To do.
Write the records out once more. Leave each line exactly as given.

Record set.
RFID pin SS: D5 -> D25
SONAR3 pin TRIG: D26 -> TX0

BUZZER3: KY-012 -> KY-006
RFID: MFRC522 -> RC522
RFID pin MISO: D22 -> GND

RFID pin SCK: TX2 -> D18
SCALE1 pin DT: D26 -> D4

Output.
RFID pin SS: D5 -> D25
SONAR3 pin TRIG: D26 -> TX0

BUZZER3: KY-012 -> KY-006
RFID: MFRC522 -> RC522
RFID pin MISO: D22 -> GND

RFID pin SCK: TX2 -> D18
SCALE1 pin DT: D26 -> D4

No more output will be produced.